» **INSTRUCTIONS FOR THE TASK**
From first line to last, copy the listing exactly and omit its pictures.

++++++++++

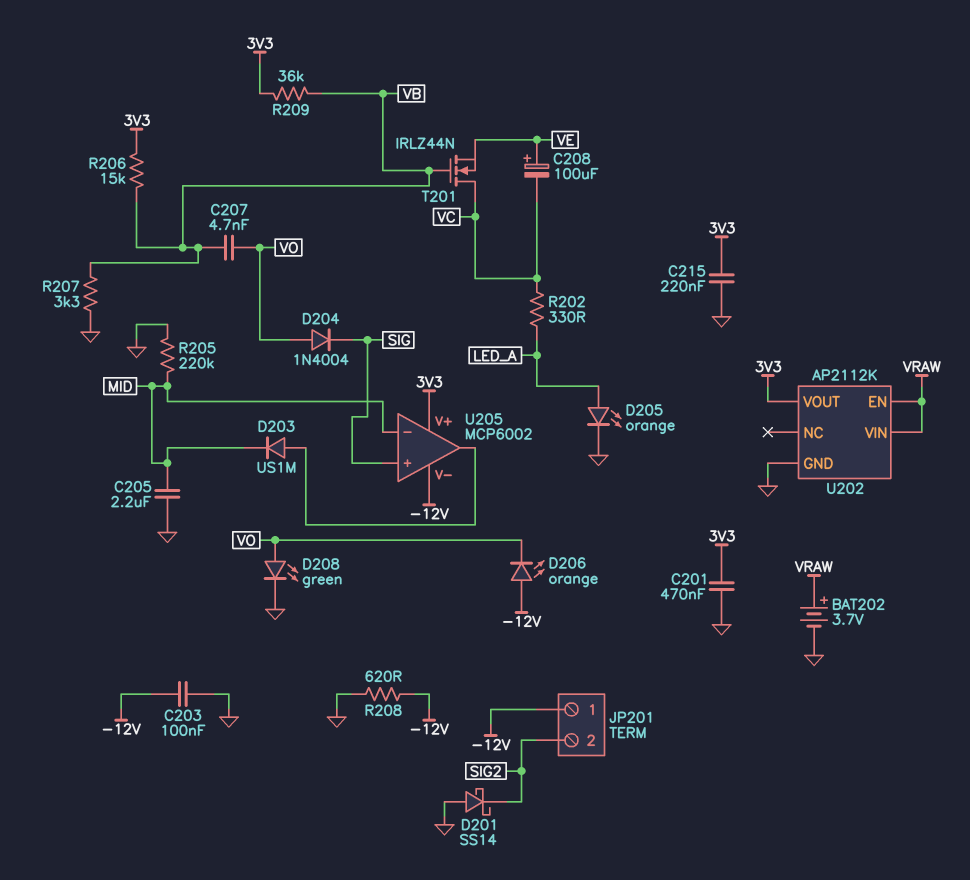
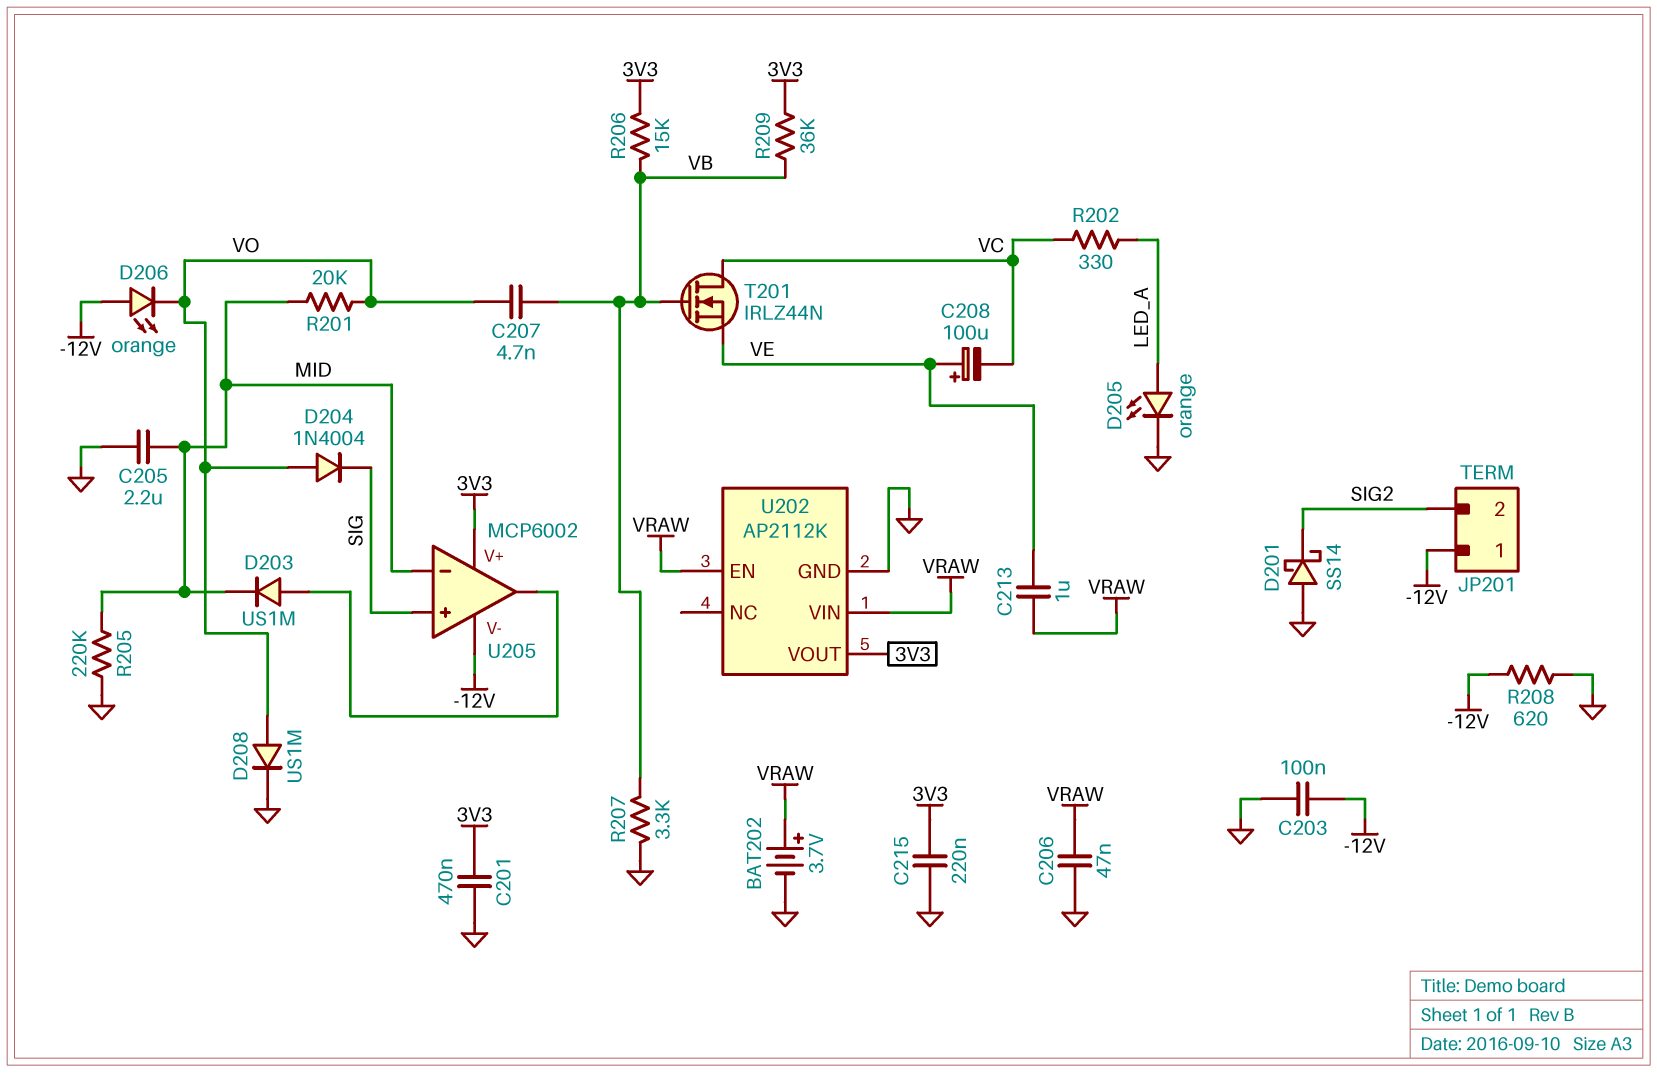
C206: none -> 47nF (GND, VRAW)
C213: none -> 1uF (VE, VRAW)
D208: LED green (A VO, K GND) -> diode US1M (A VO, K GND)
R201: none -> 20k (MID, VO)

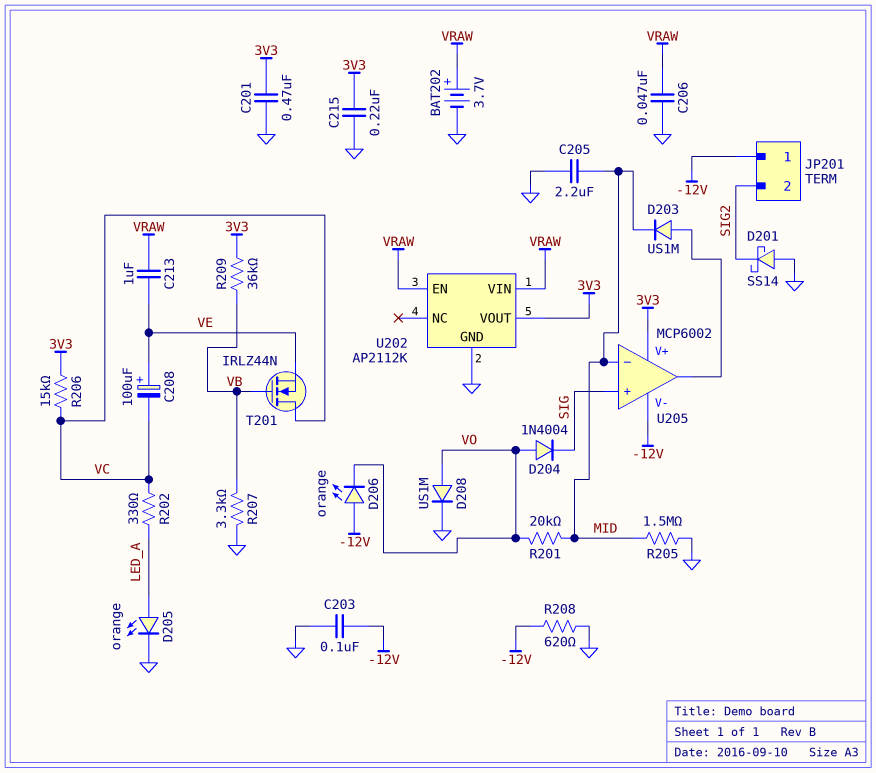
C207: 4.7nF (VB, VO) -> none
R205: 220k (GND, MID) -> 1.5M (GND, MID)
R206: 15k (3V3, VB) -> 15k (3V3, VC)

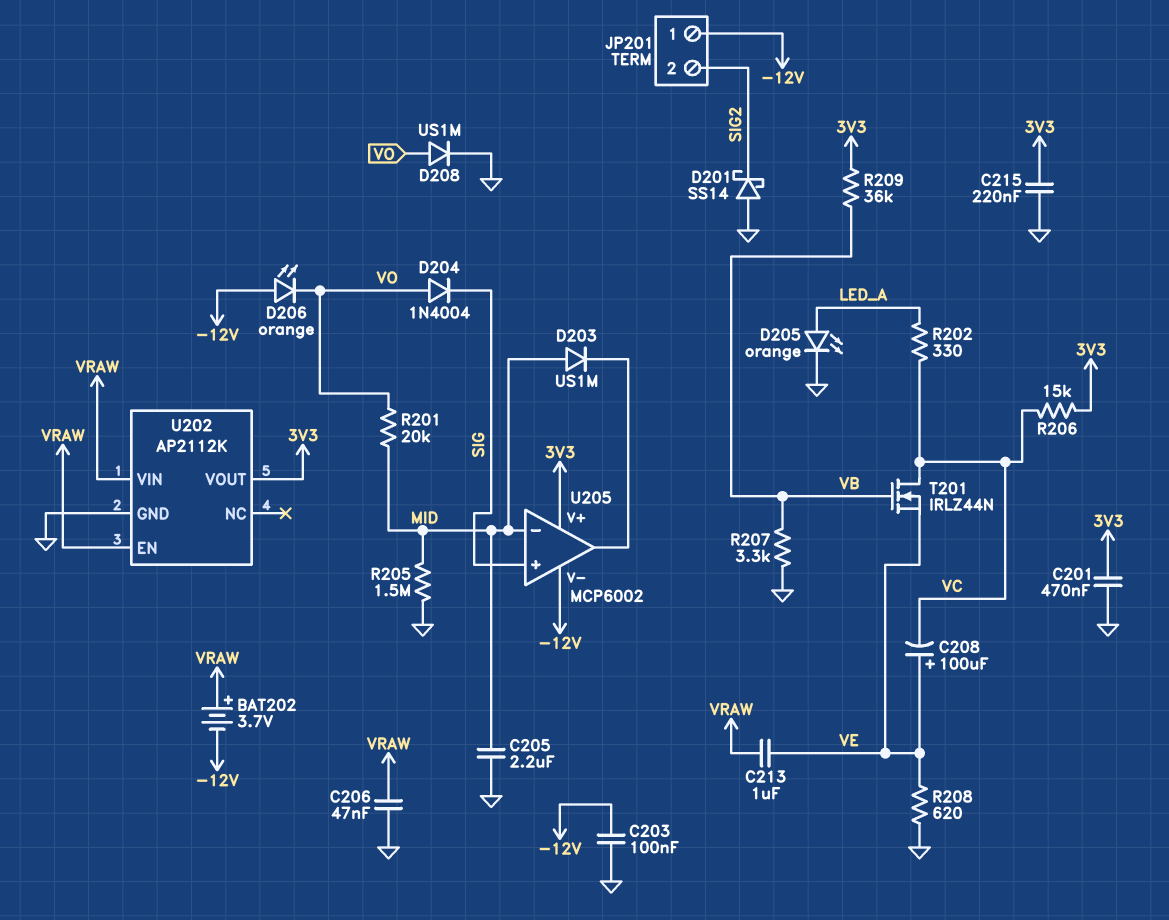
BAT202: 3.7V (plus VRAW, minus GND) -> 3.7V (plus VRAW, minus -12V)
D203: diode US1M (A U205/out, K MID) -> diode US1M (A MID, K U205/out)
R208: 620 (-12V, GND) -> 620 (GND, VE)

++++++++++

» **OUTPUT BELOW**
C206: none -> 47nF (GND, VRAW)
C213: none -> 1uF (VE, VRAW)
D208: LED green (A VO, K GND) -> diode US1M (A VO, K GND)
R201: none -> 20k (MID, VO)

C207: 4.7nF (VB, VO) -> none
R205: 220k (GND, MID) -> 1.5M (GND, MID)
R206: 15k (3V3, VB) -> 15k (3V3, VC)

BAT202: 3.7V (plus VRAW, minus GND) -> 3.7V (plus VRAW, minus -12V)
D203: diode US1M (A U205/out, K MID) -> diode US1M (A MID, K U205/out)
R208: 620 (-12V, GND) -> 620 (GND, VE)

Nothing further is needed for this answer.